* [What the task asks]:
The expected answer is the set of lines in the data below between the line holding "camera: 65 degrees right, 5 degrees up" and the line holding "duck [230 310]", inclusive, written out exactly.

----

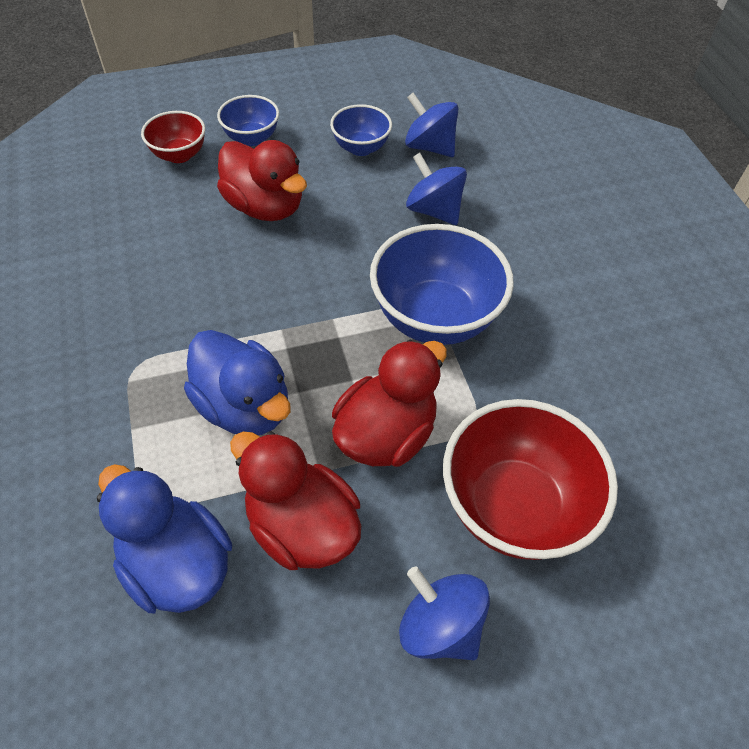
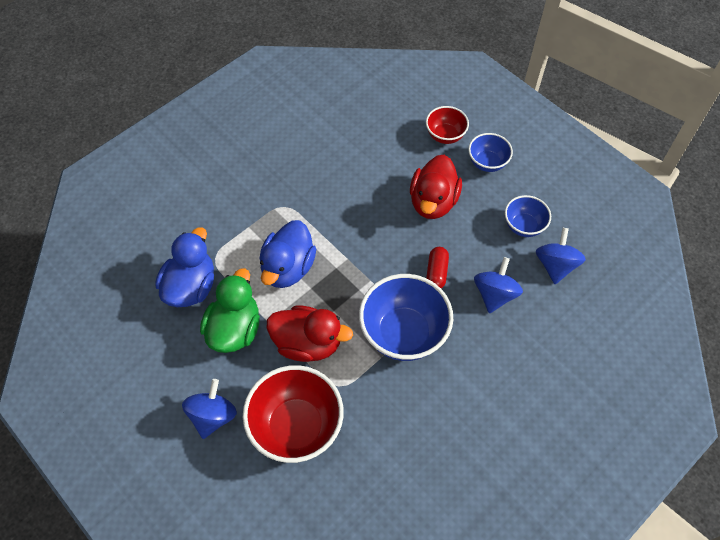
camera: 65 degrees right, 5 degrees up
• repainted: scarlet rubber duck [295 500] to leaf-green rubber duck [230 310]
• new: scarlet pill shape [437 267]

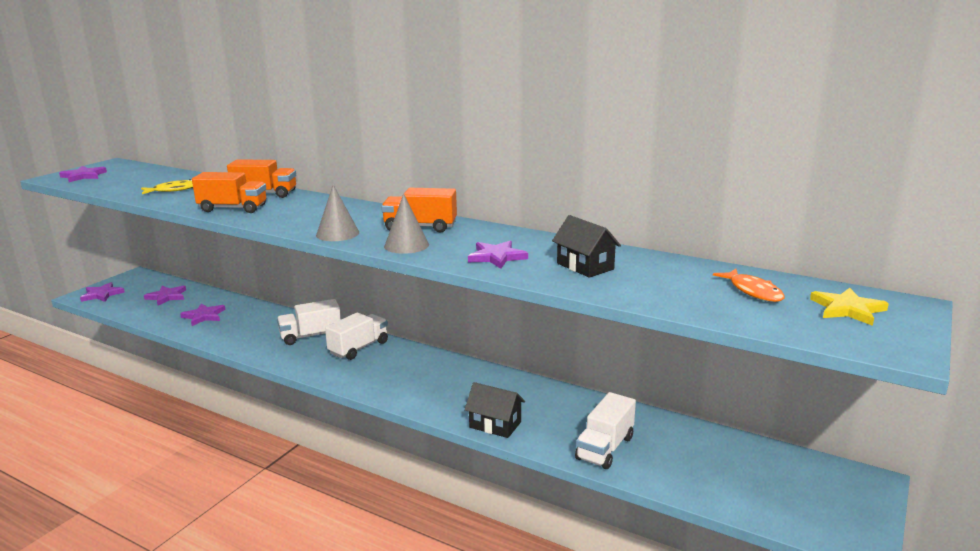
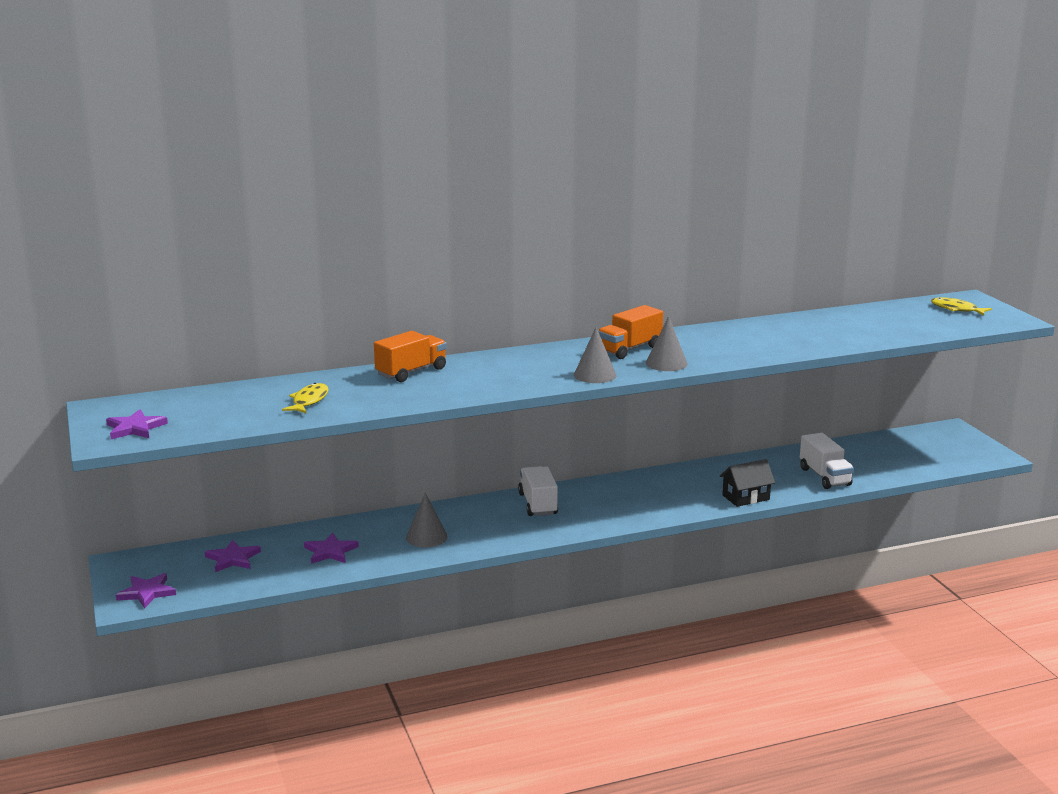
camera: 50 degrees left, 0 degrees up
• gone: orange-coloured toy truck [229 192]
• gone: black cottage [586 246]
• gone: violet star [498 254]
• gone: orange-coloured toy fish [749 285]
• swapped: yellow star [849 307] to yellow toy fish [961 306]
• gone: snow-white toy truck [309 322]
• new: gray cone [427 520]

----

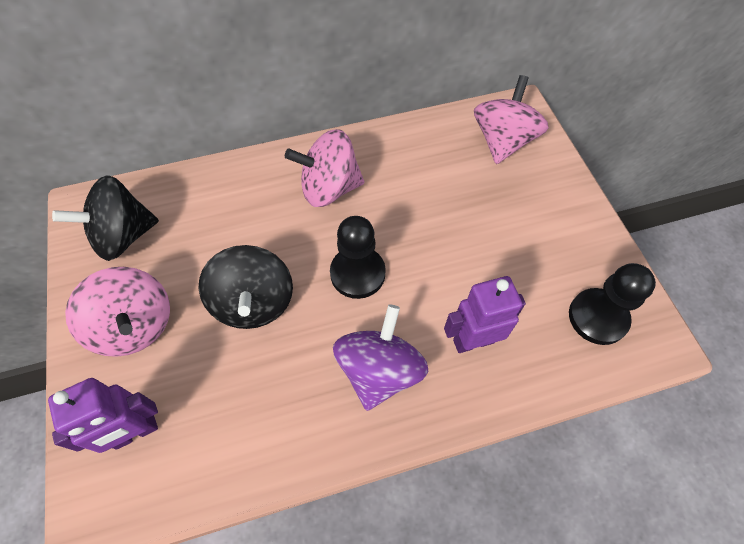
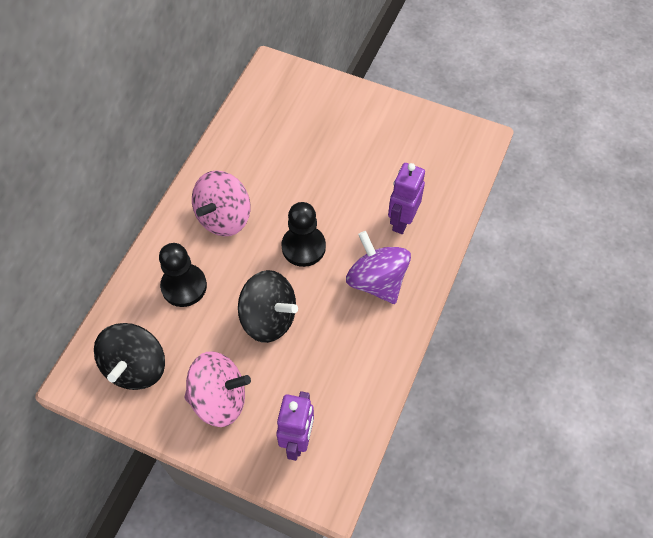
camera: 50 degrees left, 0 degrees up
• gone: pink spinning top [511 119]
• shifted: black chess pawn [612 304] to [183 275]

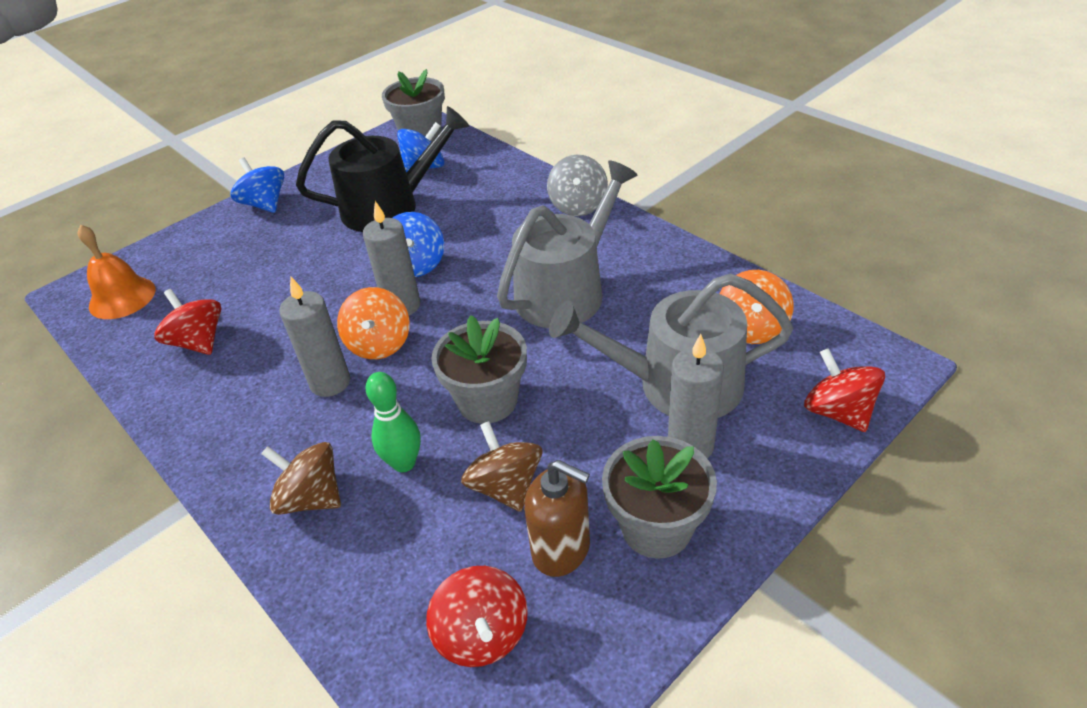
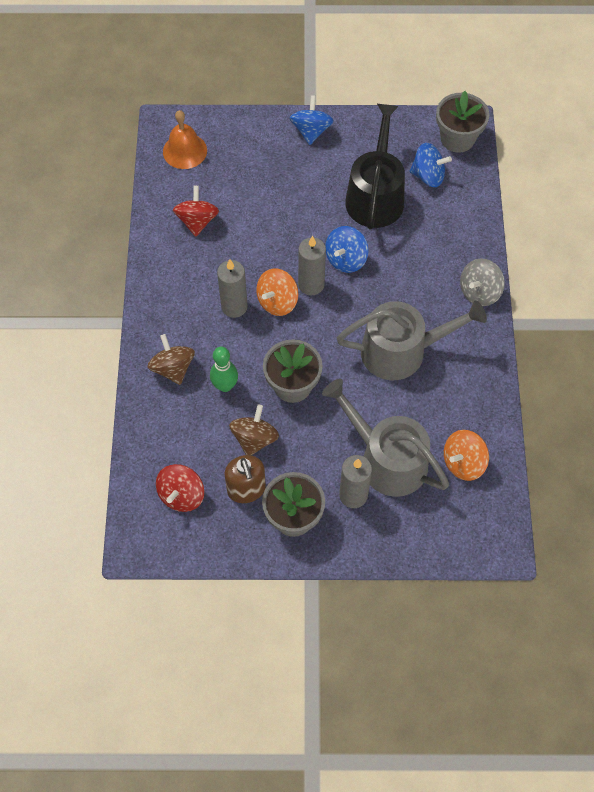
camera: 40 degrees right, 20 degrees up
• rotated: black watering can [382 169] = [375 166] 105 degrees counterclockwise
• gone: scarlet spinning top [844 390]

----

* [Your solution]:
camera: 65 degrees right, 5 degrees up
• repainted: scarlet rubber duck [295 500] to leaf-green rubber duck [230 310]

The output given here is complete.